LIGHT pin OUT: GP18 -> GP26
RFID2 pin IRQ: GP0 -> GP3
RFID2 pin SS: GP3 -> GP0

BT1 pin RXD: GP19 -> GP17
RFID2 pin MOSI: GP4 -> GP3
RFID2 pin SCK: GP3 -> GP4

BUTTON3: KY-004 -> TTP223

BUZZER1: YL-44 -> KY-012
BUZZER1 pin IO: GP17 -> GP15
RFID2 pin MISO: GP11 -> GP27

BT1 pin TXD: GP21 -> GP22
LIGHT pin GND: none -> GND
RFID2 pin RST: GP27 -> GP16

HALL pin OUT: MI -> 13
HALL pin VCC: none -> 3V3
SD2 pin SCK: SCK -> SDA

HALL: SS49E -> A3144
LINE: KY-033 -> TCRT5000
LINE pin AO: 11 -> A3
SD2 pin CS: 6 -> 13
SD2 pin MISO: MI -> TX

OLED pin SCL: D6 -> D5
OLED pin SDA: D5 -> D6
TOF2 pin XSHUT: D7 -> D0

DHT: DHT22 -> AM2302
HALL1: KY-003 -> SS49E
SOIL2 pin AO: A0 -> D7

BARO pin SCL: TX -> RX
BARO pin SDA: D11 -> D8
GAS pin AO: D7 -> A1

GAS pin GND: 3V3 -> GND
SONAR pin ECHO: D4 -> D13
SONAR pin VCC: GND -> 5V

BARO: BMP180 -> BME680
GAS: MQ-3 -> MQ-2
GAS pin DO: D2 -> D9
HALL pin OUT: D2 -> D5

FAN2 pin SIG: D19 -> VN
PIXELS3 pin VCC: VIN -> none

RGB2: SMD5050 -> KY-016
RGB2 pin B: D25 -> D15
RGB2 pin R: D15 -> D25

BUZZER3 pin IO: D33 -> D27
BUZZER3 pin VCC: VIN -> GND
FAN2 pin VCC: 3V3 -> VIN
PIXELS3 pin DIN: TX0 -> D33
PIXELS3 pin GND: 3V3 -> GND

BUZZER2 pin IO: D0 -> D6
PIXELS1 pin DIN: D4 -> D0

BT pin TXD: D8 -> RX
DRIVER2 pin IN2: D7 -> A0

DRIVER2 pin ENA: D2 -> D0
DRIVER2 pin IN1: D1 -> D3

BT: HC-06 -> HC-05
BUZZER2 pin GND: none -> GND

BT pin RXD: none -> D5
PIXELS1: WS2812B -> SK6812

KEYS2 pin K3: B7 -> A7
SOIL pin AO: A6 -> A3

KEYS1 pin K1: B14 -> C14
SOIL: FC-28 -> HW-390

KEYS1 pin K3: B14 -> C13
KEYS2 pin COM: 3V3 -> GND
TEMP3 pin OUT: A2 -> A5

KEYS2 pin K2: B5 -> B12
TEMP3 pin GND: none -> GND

Work task —
Write down exactly the span of lines above from the one containing "SONAR pin VCC: GND -> 5V" to the one containing "BT: HC-06 -> HC-05", both ends included.

Solved problem —
SONAR pin VCC: GND -> 5V

BARO: BMP180 -> BME680
GAS: MQ-3 -> MQ-2
GAS pin DO: D2 -> D9
HALL pin OUT: D2 -> D5

FAN2 pin SIG: D19 -> VN
PIXELS3 pin VCC: VIN -> none

RGB2: SMD5050 -> KY-016
RGB2 pin B: D25 -> D15
RGB2 pin R: D15 -> D25

BUZZER3 pin IO: D33 -> D27
BUZZER3 pin VCC: VIN -> GND
FAN2 pin VCC: 3V3 -> VIN
PIXELS3 pin DIN: TX0 -> D33
PIXELS3 pin GND: 3V3 -> GND

BUZZER2 pin IO: D0 -> D6
PIXELS1 pin DIN: D4 -> D0

BT pin TXD: D8 -> RX
DRIVER2 pin IN2: D7 -> A0

DRIVER2 pin ENA: D2 -> D0
DRIVER2 pin IN1: D1 -> D3

BT: HC-06 -> HC-05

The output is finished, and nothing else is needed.